*Work item*. Tally the lines in the listing below that contain "moved" and report the tally alone.

*** Material for this exercise ***

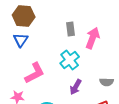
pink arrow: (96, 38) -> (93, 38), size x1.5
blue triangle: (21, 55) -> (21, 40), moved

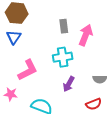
cyan cross: (70, 60) -> (63, 57), turned 30

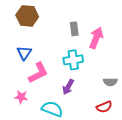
blue triangle: (14, 37) -> (24, 53), moved
purple arrow: (69, 84) -> (68, 87), moved

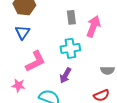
blue triangle: (24, 53) -> (22, 32), moved

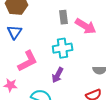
pink arrow: (93, 26) -> (86, 26), turned 100

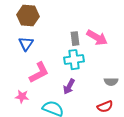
gray rectangle: (64, 17) -> (75, 39), moved

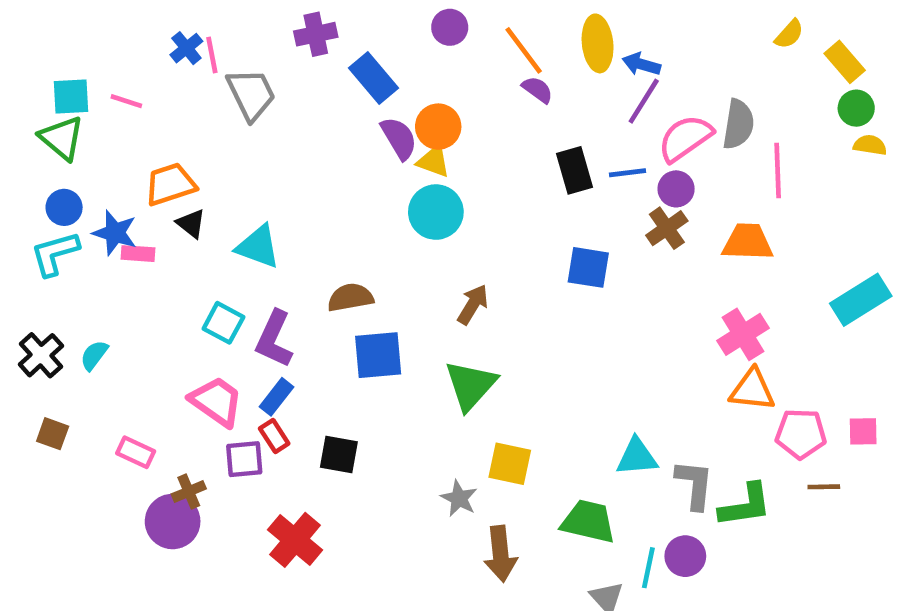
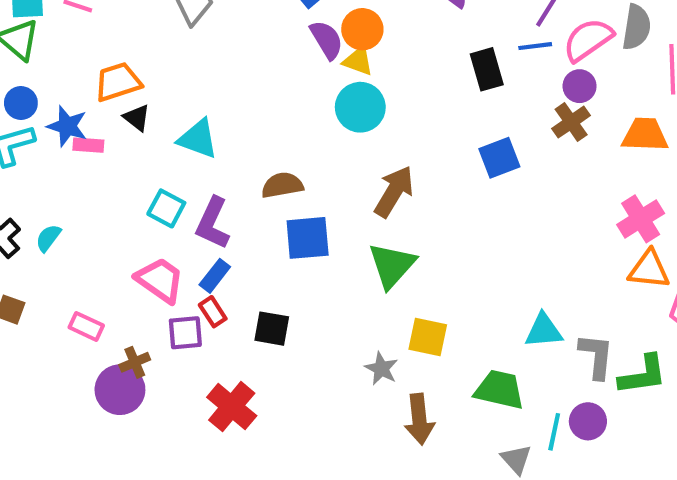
blue line: (628, 173) -> (535, 46), moved
blue square: (588, 267) -> (499, 158), turned -30
brown arrow: (473, 304) -> (394, 192), size x1.4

*** End of Material for this exercise ***

*Answer for this exercise*. 6